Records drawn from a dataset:
"""

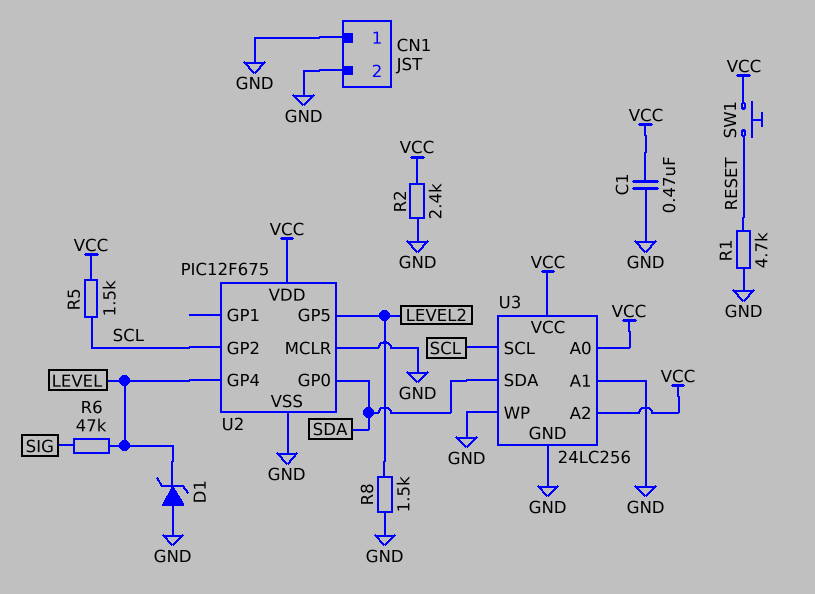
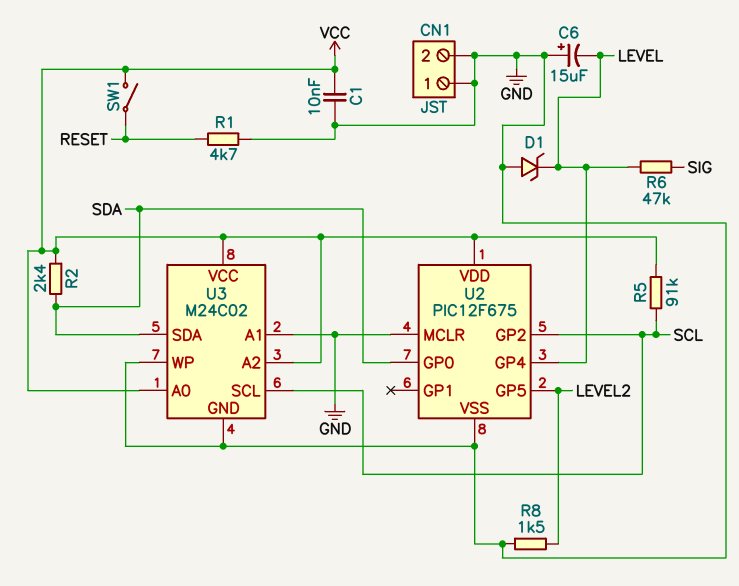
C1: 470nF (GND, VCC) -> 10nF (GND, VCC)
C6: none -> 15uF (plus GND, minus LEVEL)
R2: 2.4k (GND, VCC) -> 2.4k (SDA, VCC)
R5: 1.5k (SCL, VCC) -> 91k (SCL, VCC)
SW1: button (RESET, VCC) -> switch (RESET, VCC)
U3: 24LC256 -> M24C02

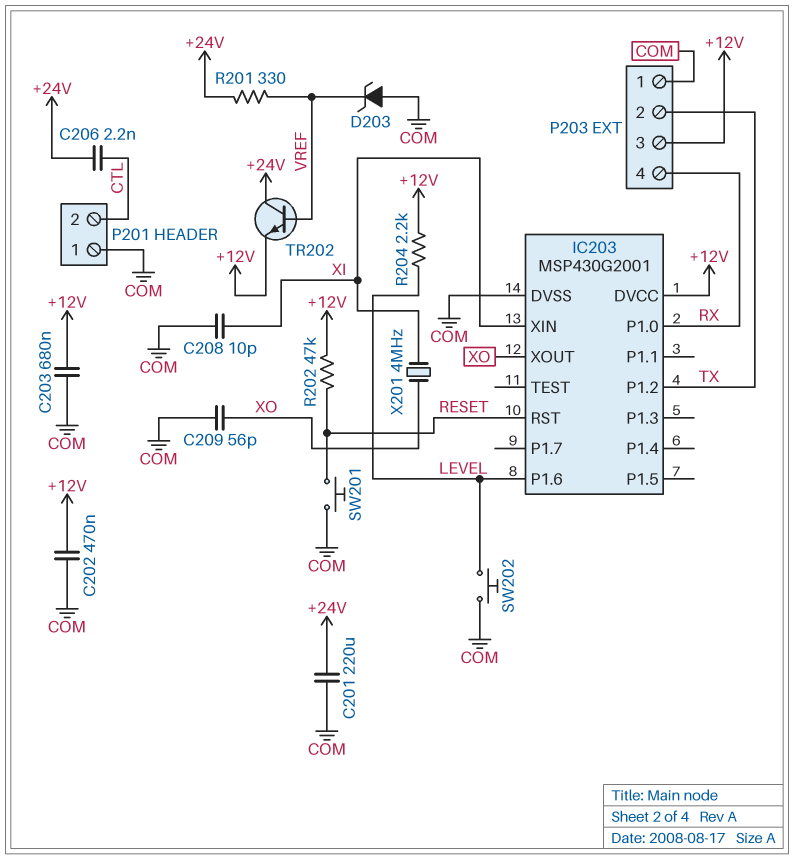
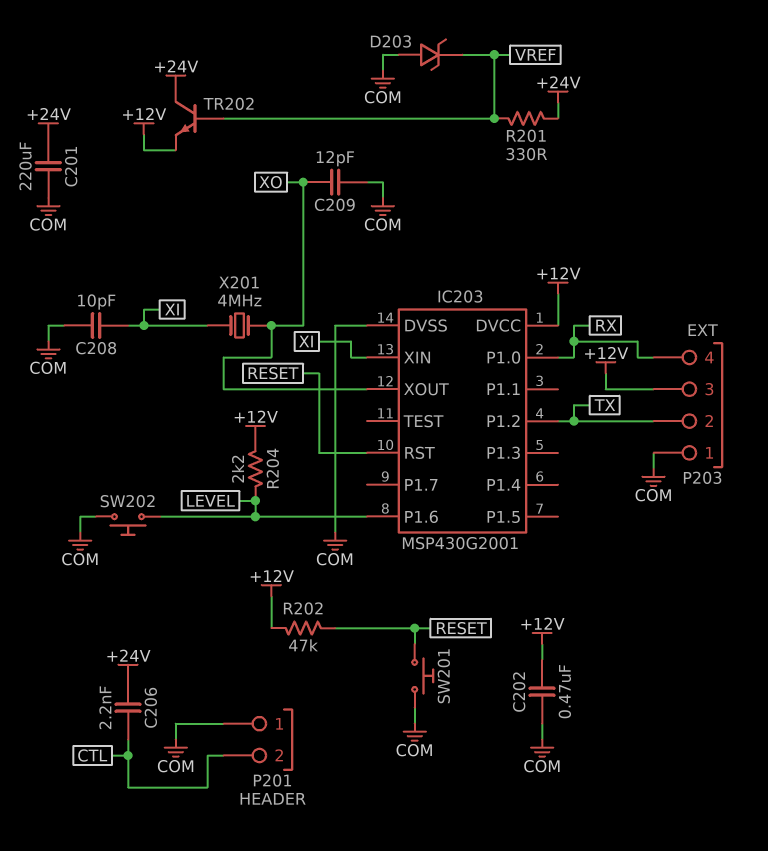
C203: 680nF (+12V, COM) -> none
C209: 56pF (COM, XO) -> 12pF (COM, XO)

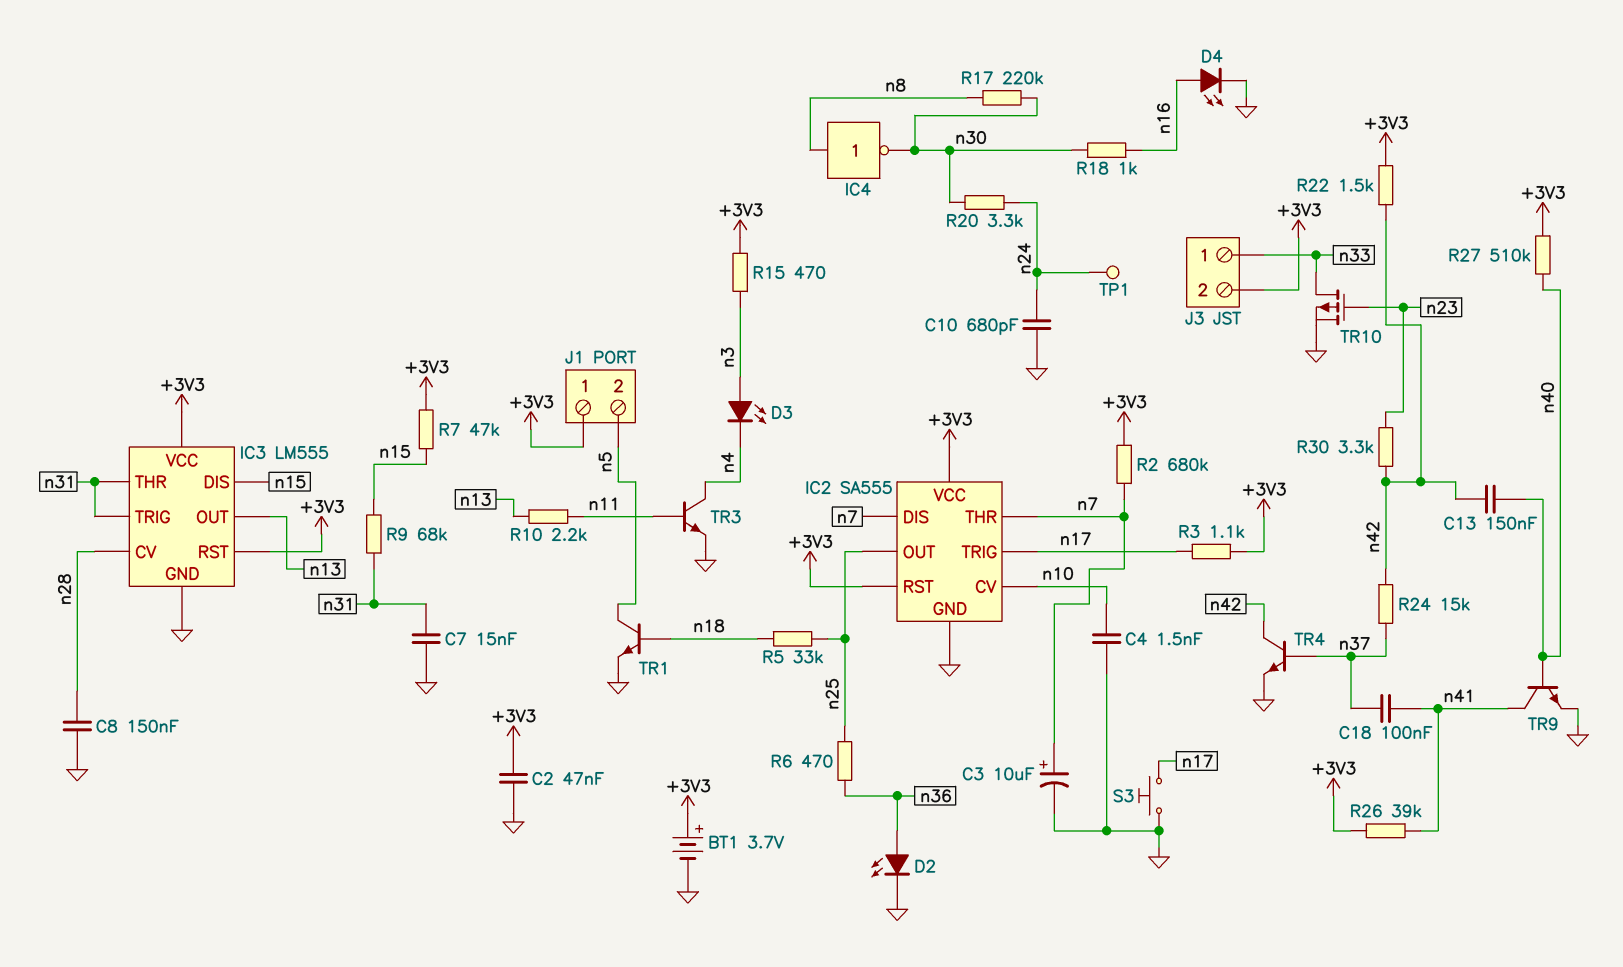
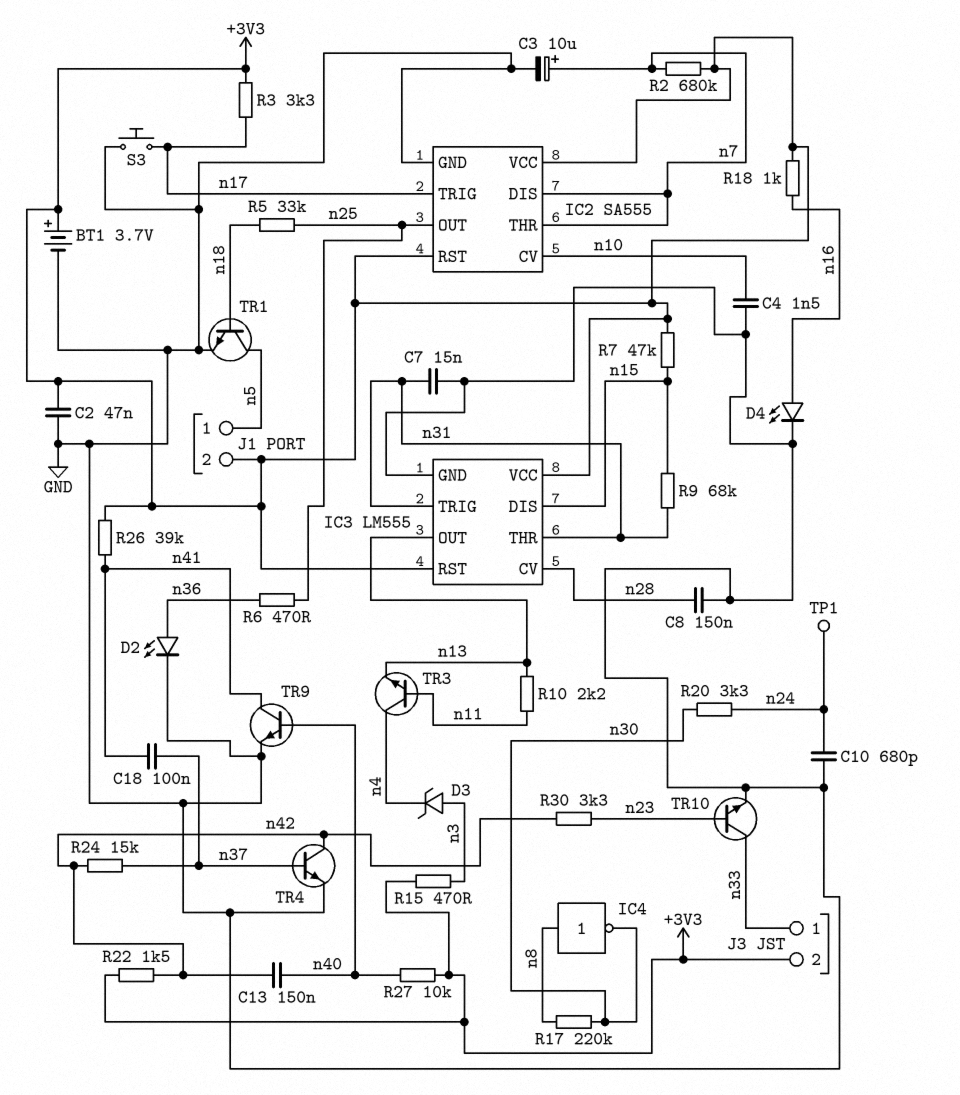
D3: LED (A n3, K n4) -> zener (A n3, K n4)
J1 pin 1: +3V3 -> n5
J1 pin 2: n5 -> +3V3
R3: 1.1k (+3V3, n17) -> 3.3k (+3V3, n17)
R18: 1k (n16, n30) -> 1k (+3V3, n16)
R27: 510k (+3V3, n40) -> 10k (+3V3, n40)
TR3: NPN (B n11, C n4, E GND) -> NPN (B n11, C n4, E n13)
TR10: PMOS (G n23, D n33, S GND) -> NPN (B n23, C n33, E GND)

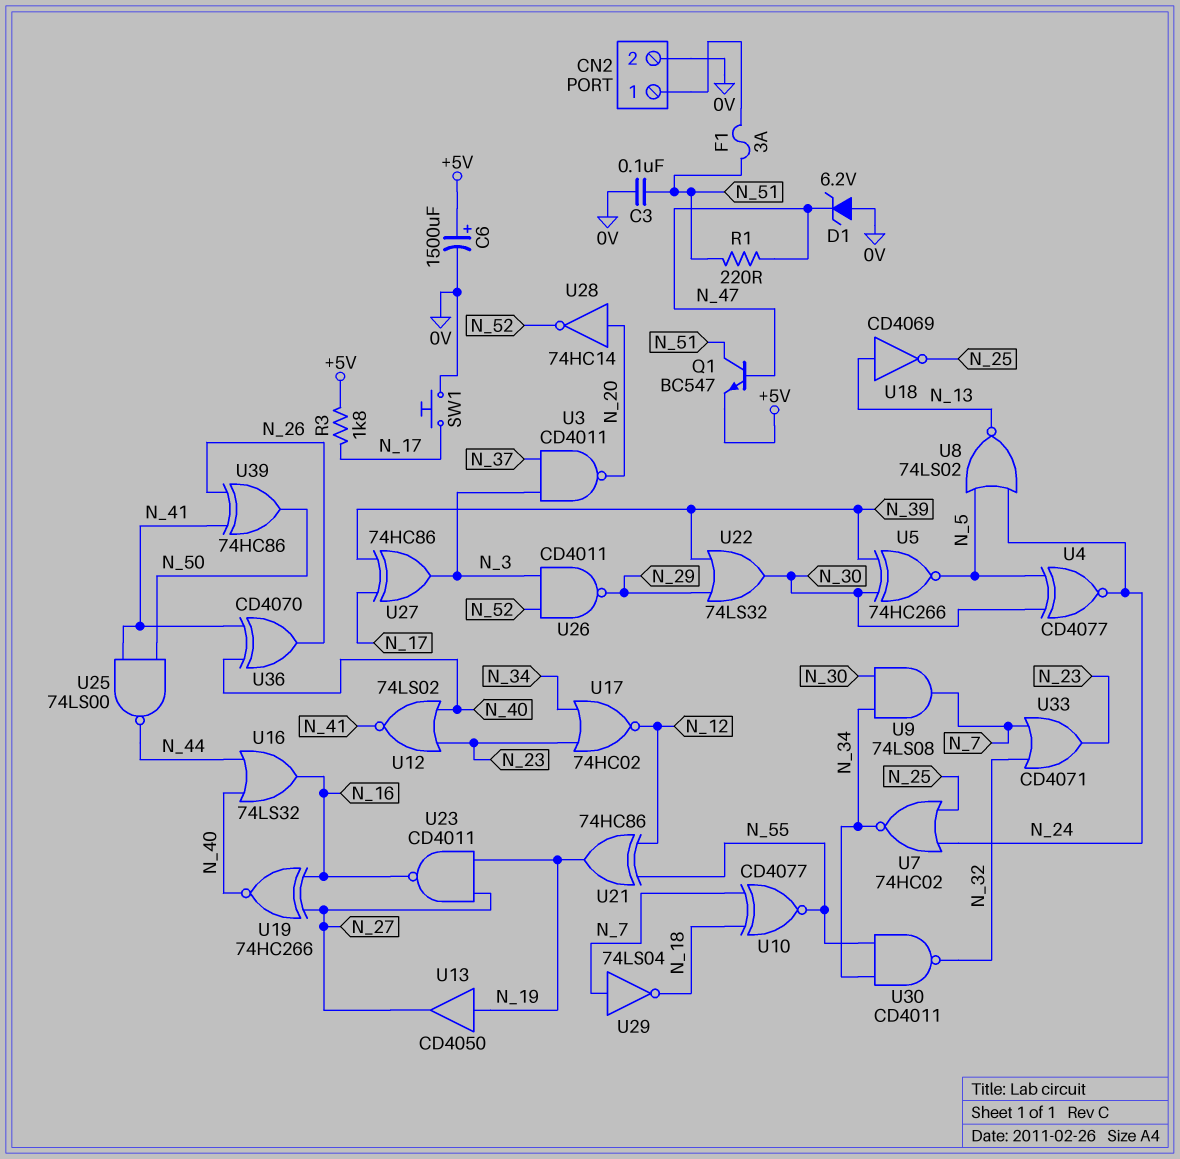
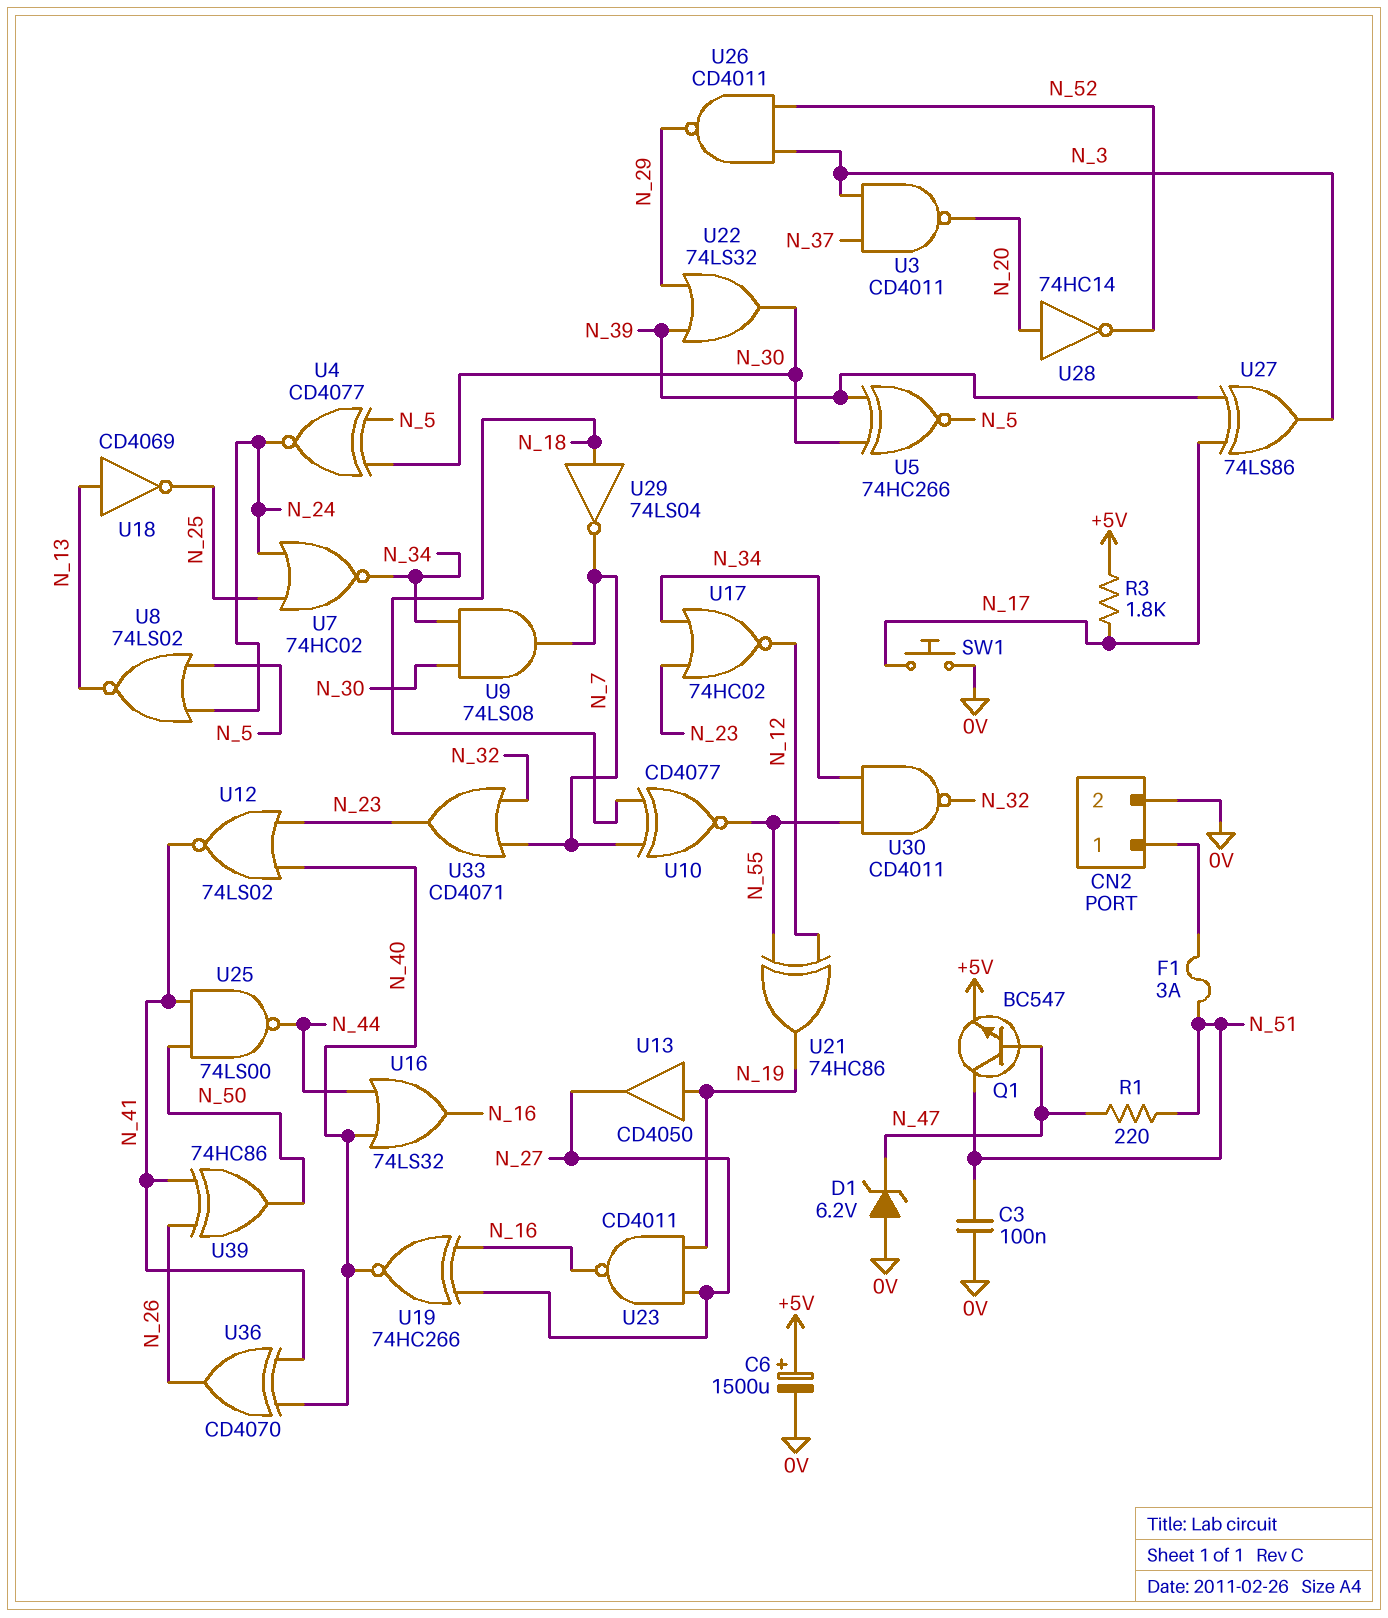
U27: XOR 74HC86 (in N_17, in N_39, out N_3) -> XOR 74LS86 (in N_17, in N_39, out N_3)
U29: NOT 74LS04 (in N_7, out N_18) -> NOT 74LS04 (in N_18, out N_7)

"""

* **Problem to work on**
Filter the entries and copy out every line with the word "none".

* **Exercise output**
C6: none -> 15uF (plus GND, minus LEVEL)
C203: 680nF (+12V, COM) -> none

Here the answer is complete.